What is needed =
Each line from the one containing "RELAY1 pin IN1: A10 -> A4" to the end of the data must be copied exactly, the first and last included; no other lines and no pictures belong in the copy.

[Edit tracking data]
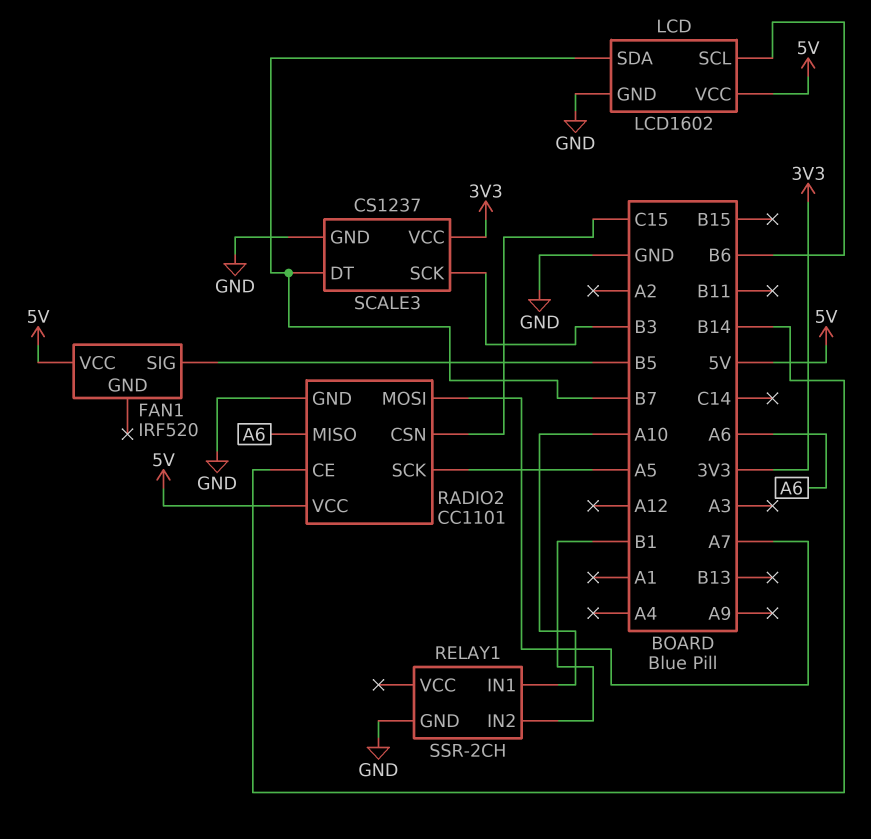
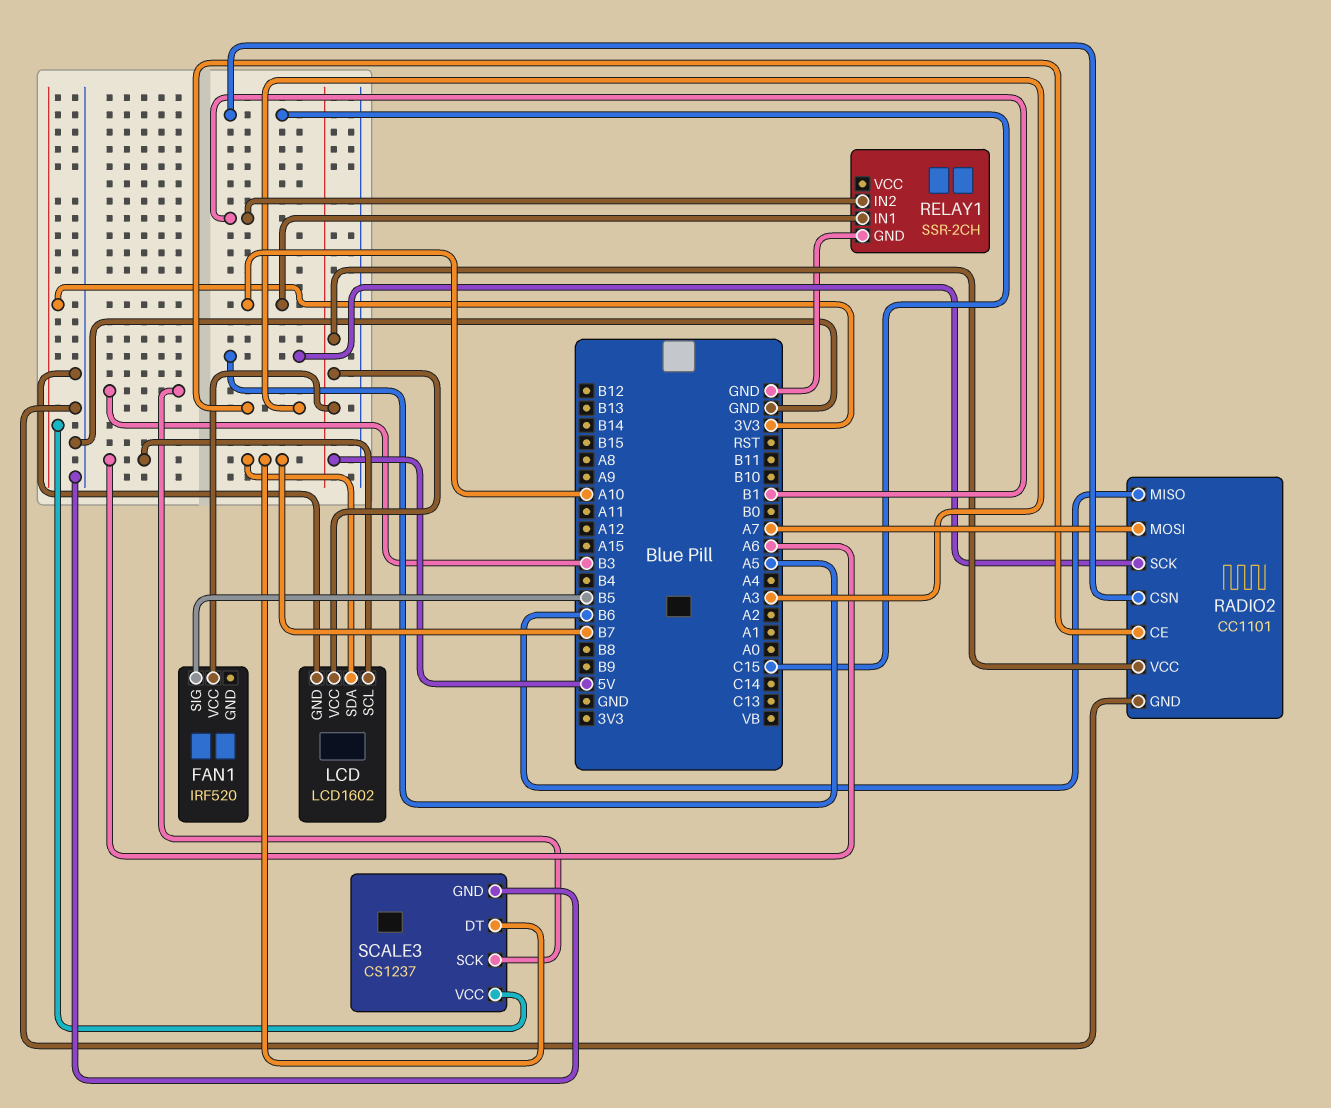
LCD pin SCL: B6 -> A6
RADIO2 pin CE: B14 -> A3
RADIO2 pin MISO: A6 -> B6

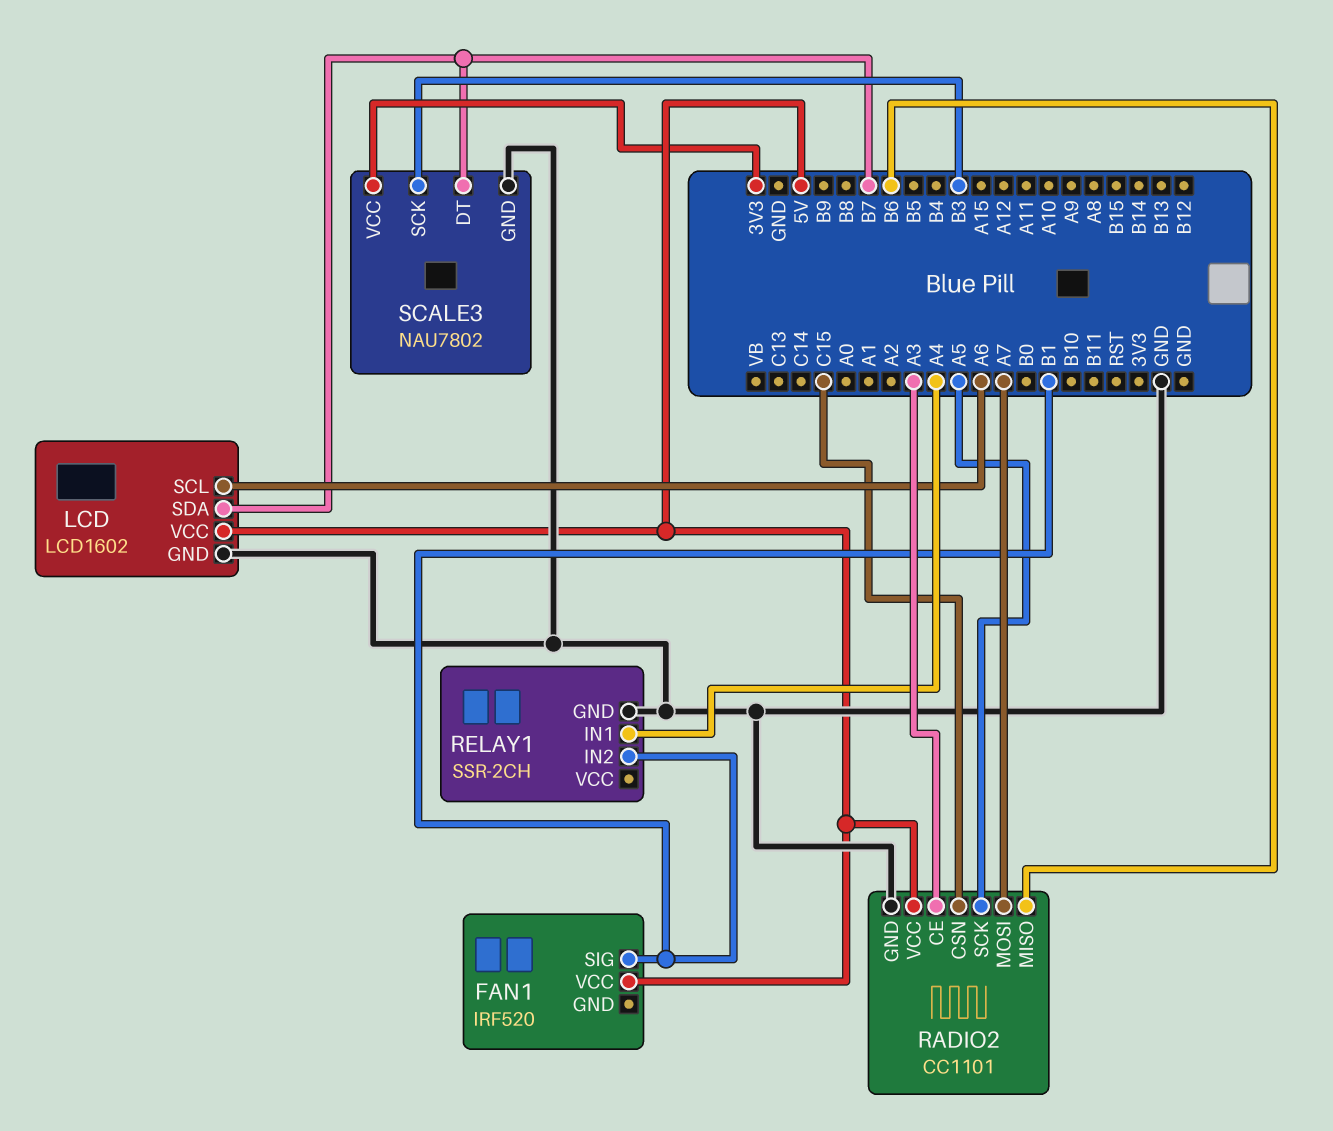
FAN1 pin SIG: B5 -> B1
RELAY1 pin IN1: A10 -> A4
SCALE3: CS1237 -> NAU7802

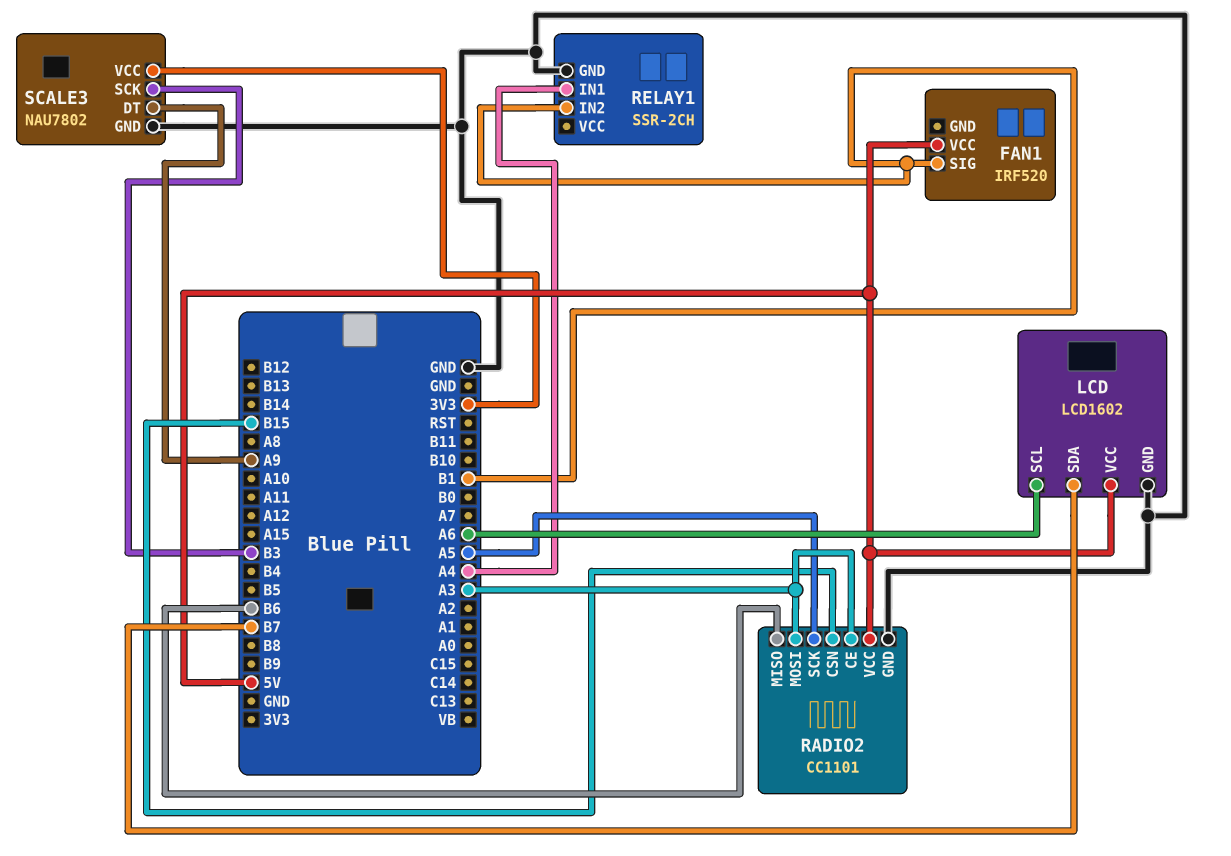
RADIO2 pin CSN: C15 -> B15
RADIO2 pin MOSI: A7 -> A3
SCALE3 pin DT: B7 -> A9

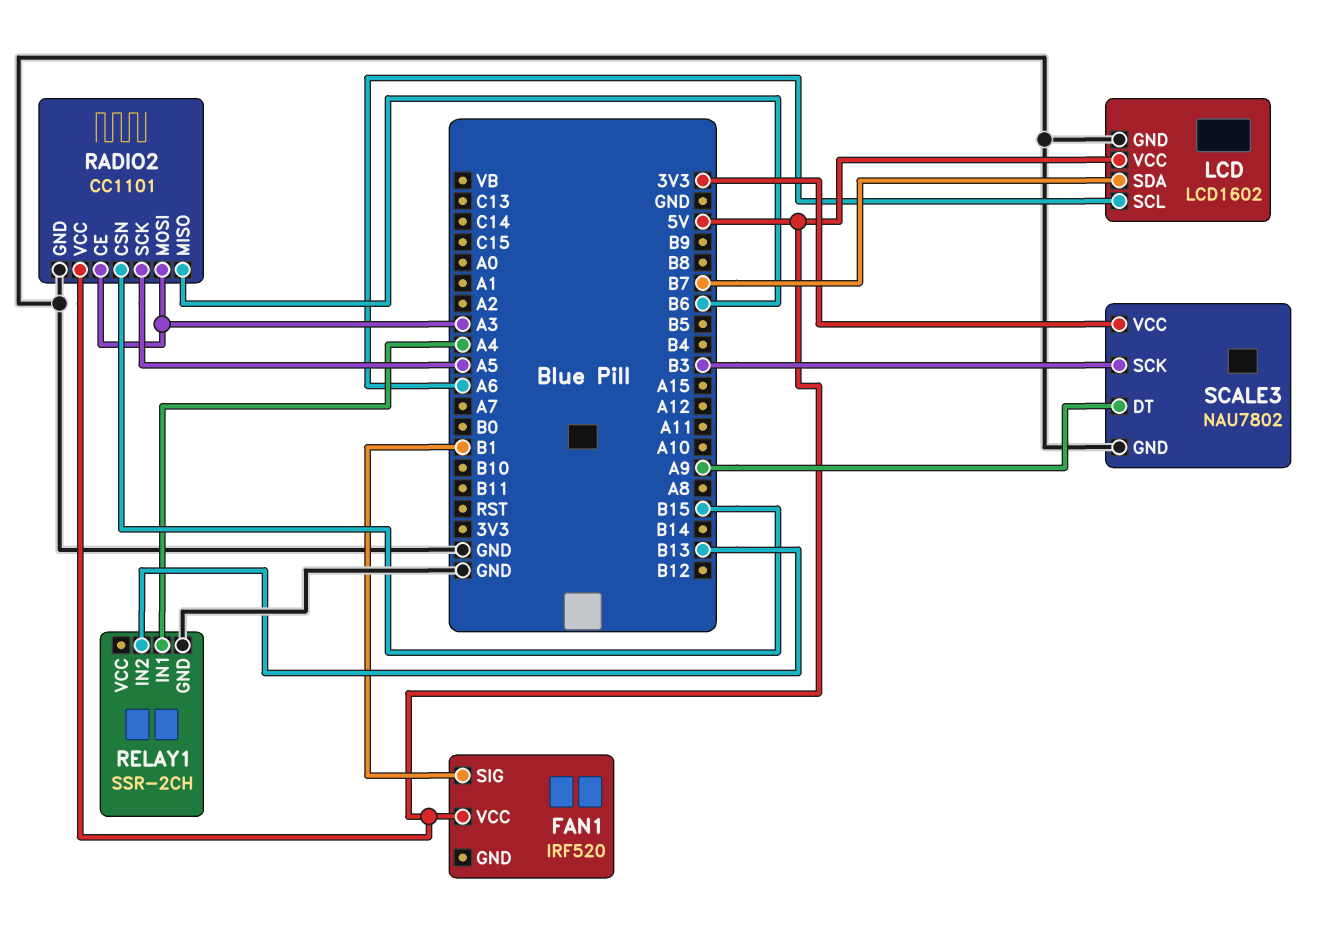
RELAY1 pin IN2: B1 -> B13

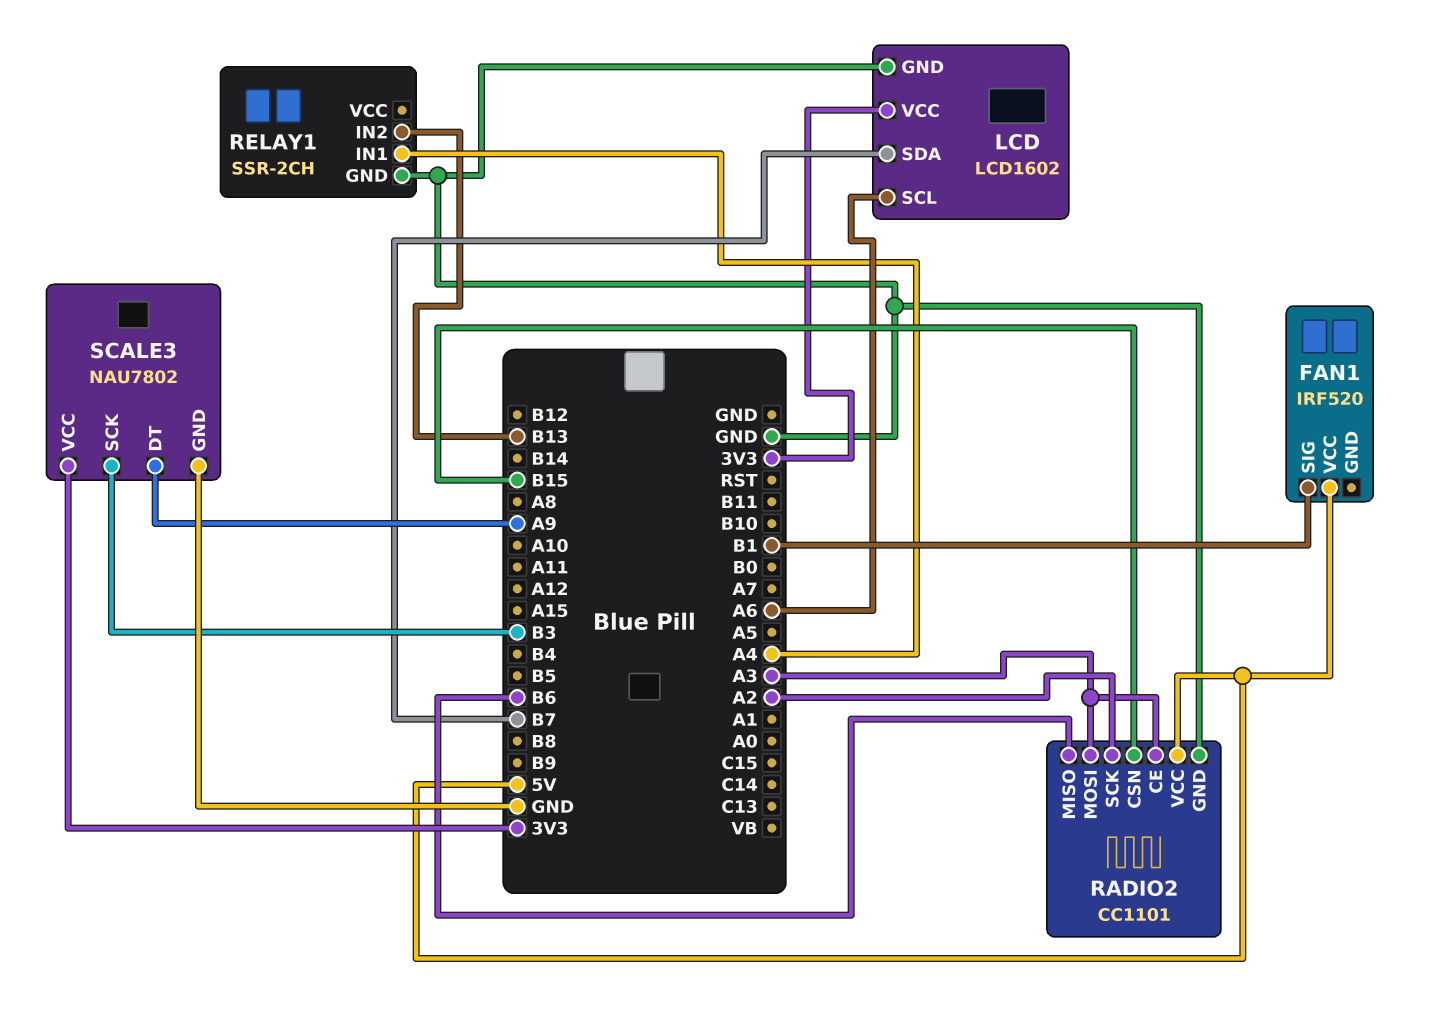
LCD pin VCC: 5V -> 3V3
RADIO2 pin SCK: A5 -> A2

Written solution =
RELAY1 pin IN1: A10 -> A4
SCALE3: CS1237 -> NAU7802

RADIO2 pin CSN: C15 -> B15
RADIO2 pin MOSI: A7 -> A3
SCALE3 pin DT: B7 -> A9

RELAY1 pin IN2: B1 -> B13

LCD pin VCC: 5V -> 3V3
RADIO2 pin SCK: A5 -> A2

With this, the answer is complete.